Problem description - Return every line of the entries that includes the word "flower".

Data supplied -
- - - - - - -

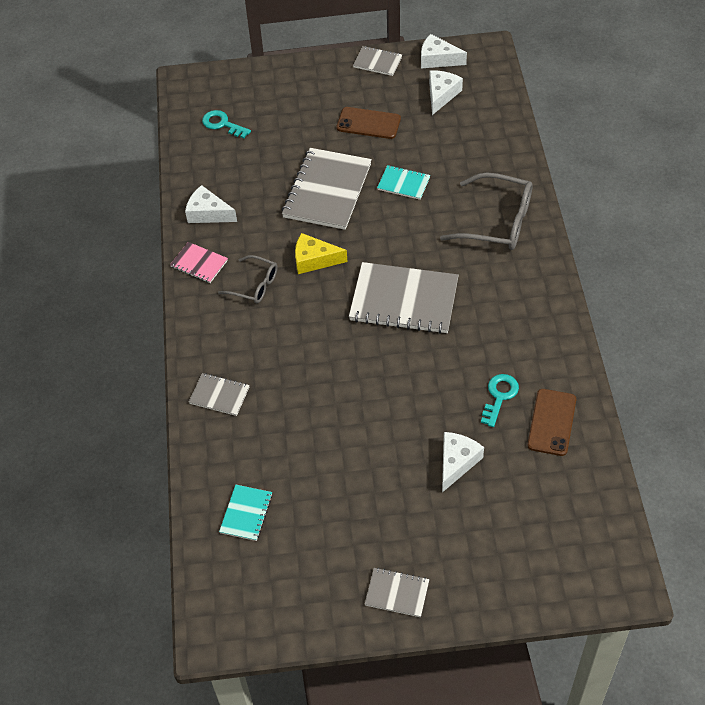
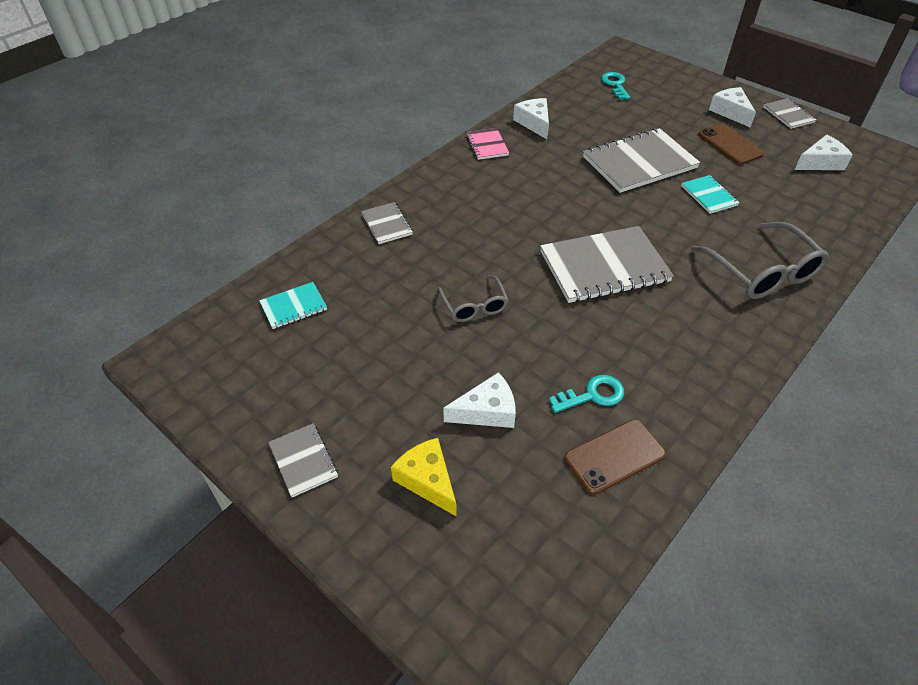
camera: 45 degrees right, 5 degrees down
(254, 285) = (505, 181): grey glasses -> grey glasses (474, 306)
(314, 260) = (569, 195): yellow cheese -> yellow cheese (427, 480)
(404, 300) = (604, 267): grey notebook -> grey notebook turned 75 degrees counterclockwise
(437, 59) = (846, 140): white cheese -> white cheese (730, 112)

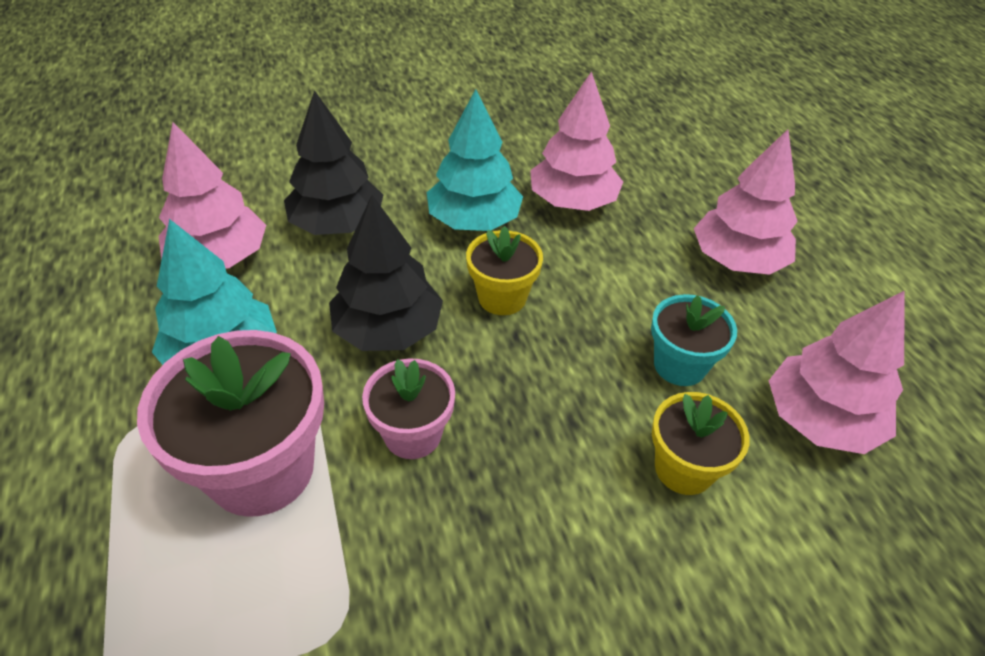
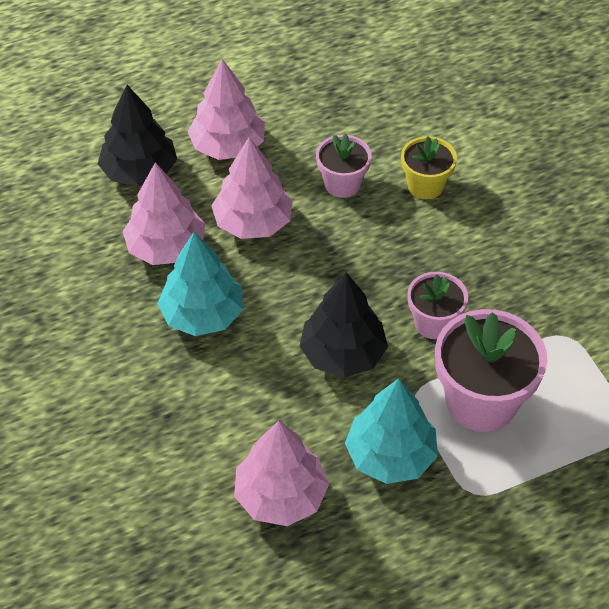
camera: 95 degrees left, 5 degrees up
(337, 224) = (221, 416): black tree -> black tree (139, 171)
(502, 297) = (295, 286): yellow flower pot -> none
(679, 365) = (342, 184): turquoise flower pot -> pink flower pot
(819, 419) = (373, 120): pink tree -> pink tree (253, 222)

- - - - - - -

Solution to this exercise -
(502, 297) = (295, 286): yellow flower pot -> none
(679, 365) = (342, 184): turquoise flower pot -> pink flower pot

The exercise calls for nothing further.